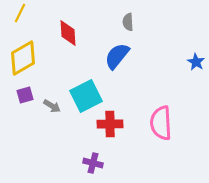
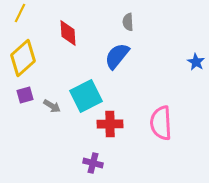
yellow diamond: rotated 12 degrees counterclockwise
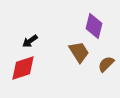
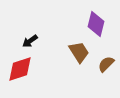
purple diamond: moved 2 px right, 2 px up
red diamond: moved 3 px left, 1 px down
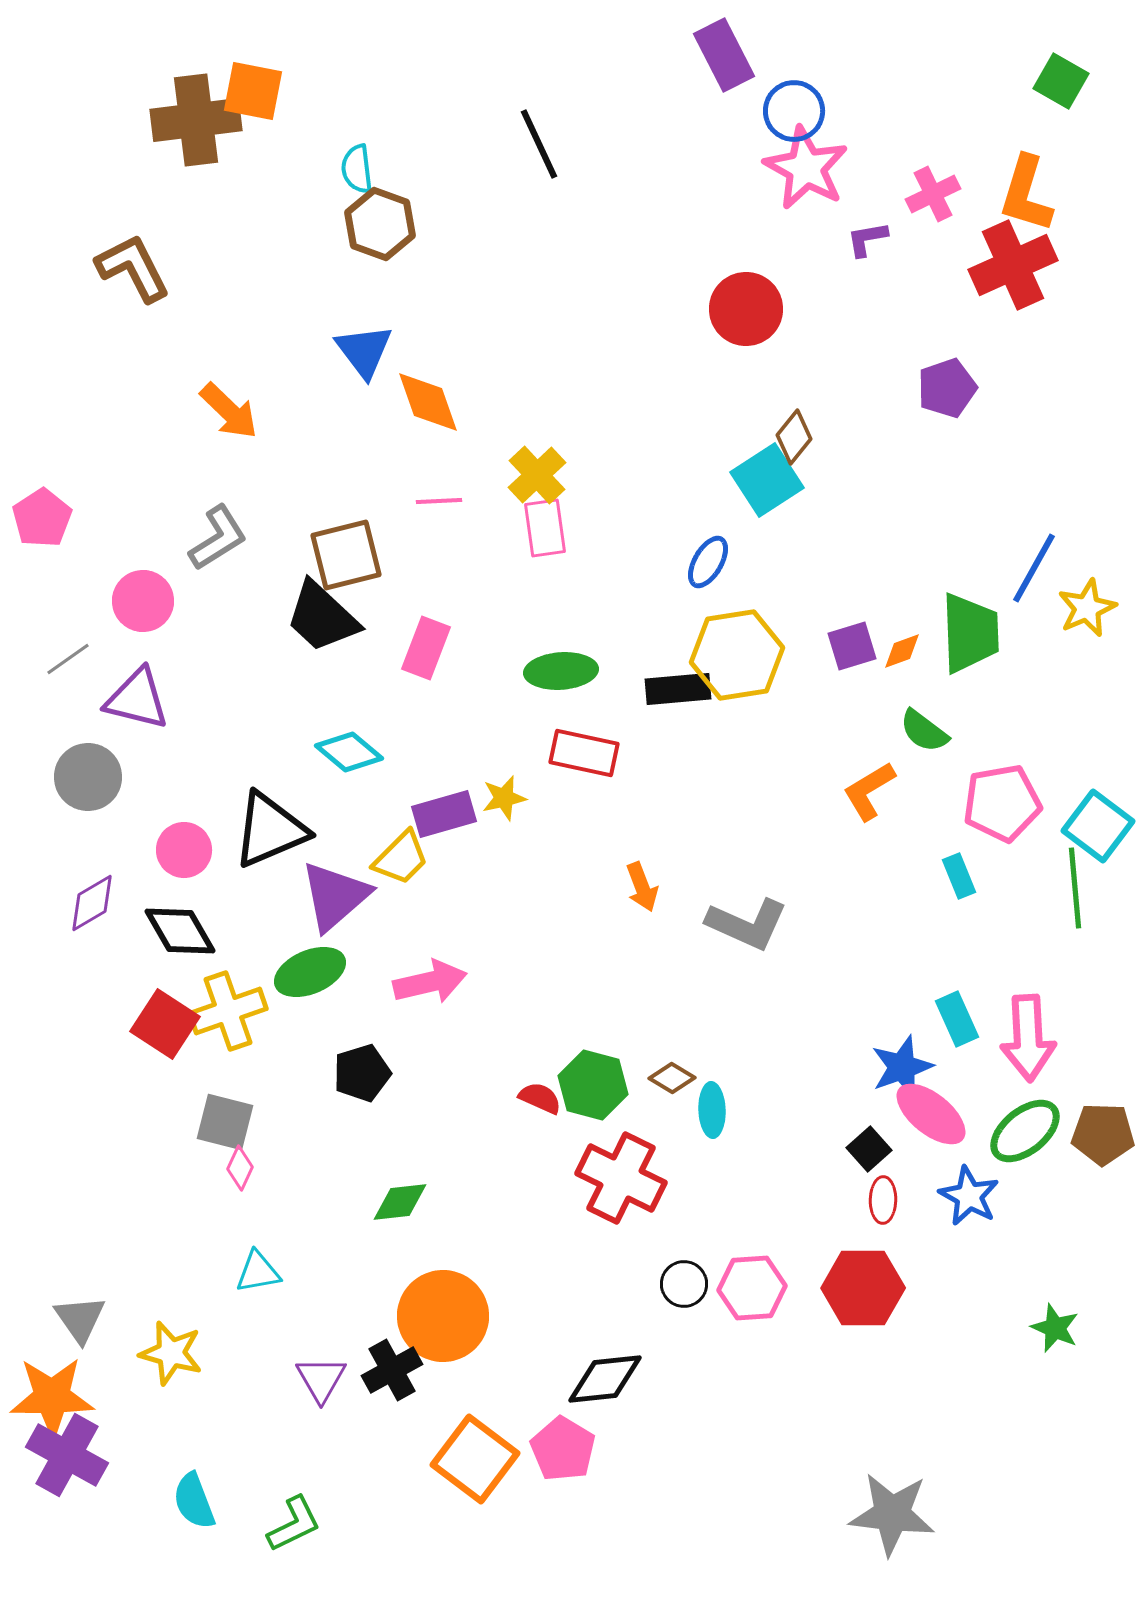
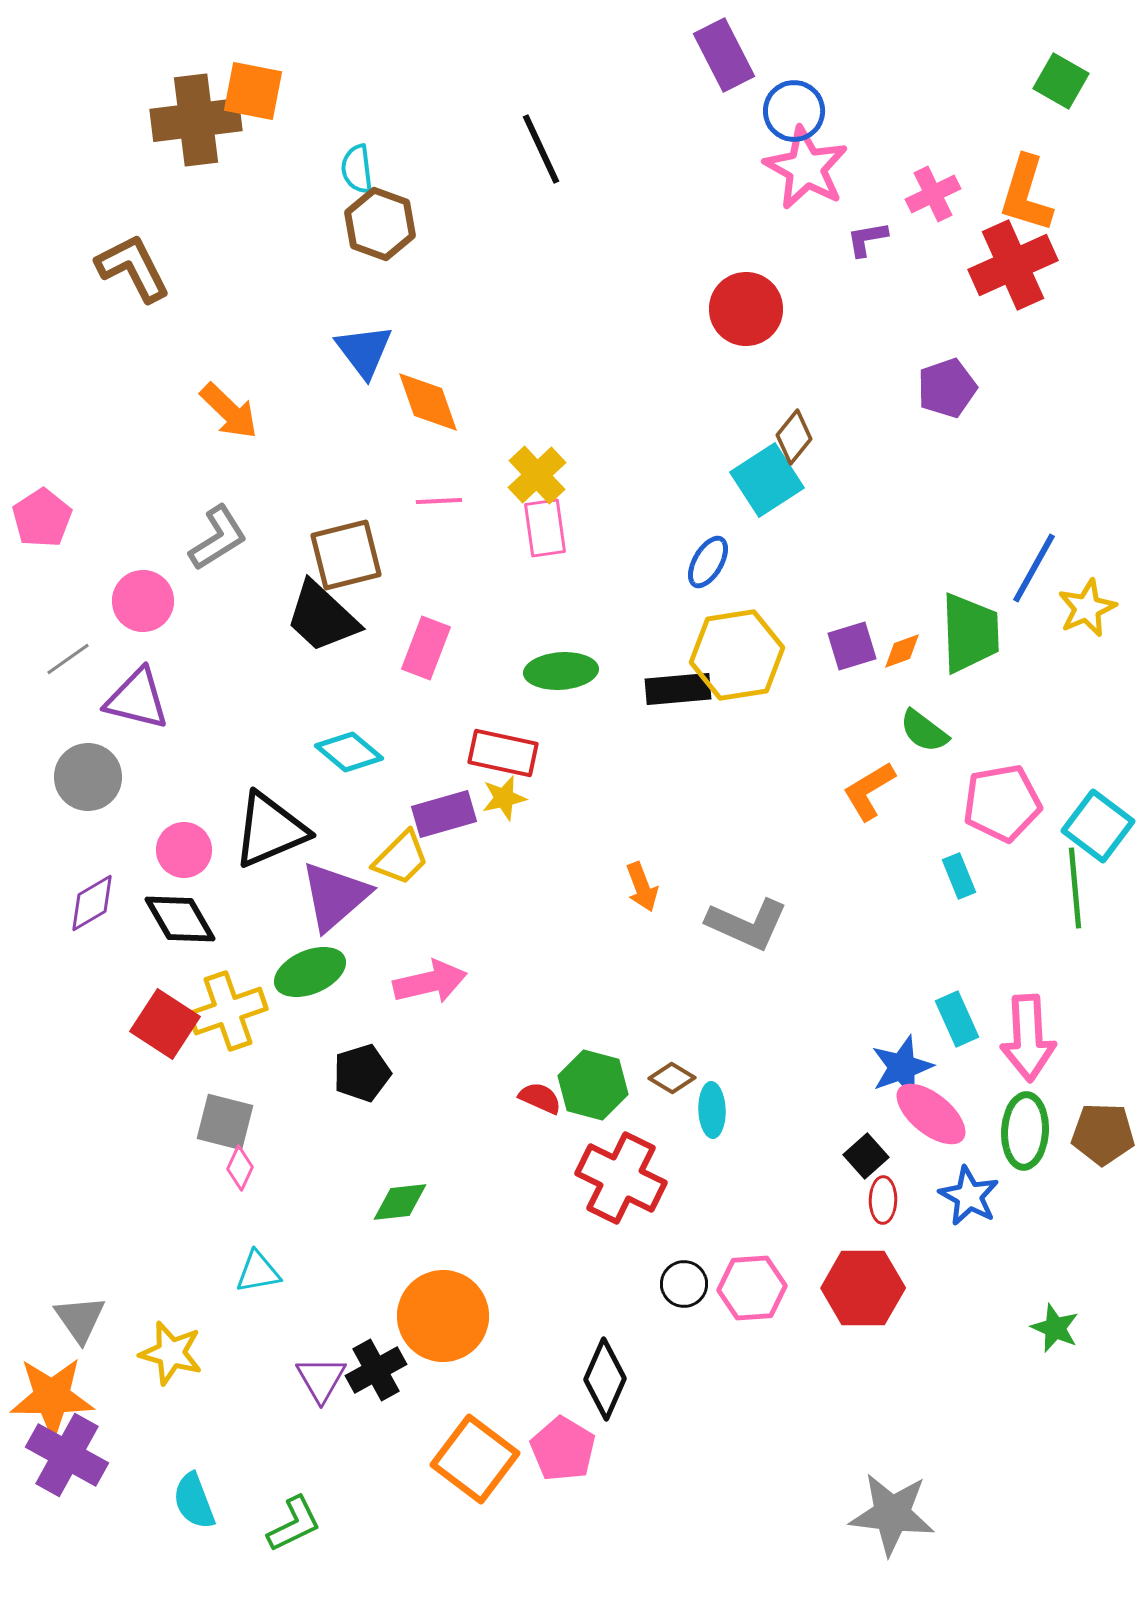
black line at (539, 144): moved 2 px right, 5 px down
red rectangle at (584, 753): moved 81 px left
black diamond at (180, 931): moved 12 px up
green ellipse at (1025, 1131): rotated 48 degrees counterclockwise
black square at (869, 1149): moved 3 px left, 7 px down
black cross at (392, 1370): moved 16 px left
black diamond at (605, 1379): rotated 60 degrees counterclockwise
=======
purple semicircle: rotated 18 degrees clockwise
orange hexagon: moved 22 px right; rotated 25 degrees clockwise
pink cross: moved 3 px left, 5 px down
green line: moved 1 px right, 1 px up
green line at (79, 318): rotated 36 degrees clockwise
=======
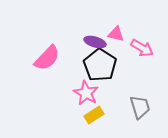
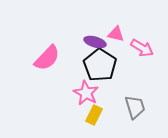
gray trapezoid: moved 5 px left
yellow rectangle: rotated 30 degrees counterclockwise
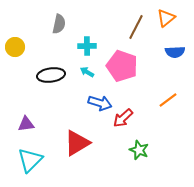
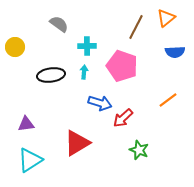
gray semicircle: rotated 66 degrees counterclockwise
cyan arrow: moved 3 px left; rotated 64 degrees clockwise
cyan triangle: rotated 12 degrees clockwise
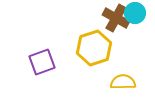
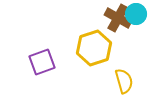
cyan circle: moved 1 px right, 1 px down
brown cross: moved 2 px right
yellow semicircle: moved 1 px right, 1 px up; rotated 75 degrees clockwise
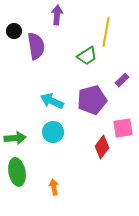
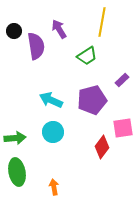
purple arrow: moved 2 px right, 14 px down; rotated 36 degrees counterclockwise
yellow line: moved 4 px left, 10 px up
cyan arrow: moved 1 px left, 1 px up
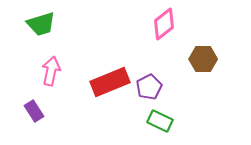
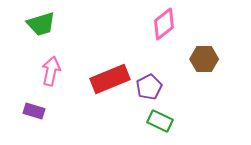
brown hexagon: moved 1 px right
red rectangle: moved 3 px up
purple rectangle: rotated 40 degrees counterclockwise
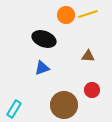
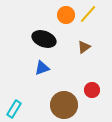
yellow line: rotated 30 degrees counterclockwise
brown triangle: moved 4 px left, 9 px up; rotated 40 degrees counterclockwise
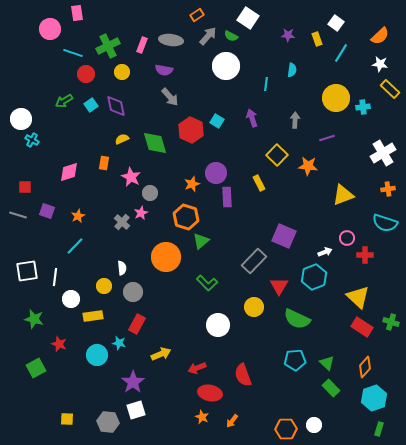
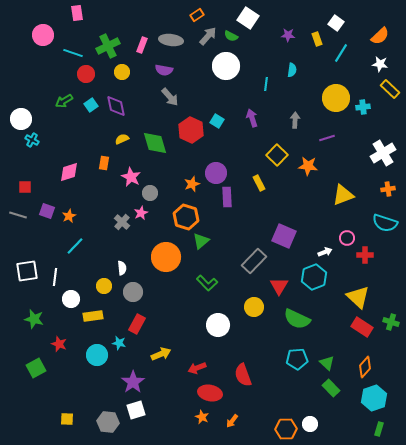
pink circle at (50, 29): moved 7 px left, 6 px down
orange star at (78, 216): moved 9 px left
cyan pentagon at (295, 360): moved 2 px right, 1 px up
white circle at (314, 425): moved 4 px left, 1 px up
=======
Work instruction: What you return from the records above should be exactly everything from the line with "yellow diamond: rotated" down to the line with "black cross at (392, 1370): moved 16 px left", both kept, and no pictures.

Solution to the problem:
yellow diamond: rotated 12 degrees counterclockwise
purple diamond: moved 2 px right, 2 px up
red diamond: moved 3 px left, 1 px down
black line at (539, 144): moved 2 px right, 5 px down
red rectangle at (584, 753): moved 81 px left
black diamond at (180, 931): moved 12 px up
green ellipse at (1025, 1131): rotated 48 degrees counterclockwise
black square at (869, 1149): moved 3 px left, 7 px down
black cross at (392, 1370): moved 16 px left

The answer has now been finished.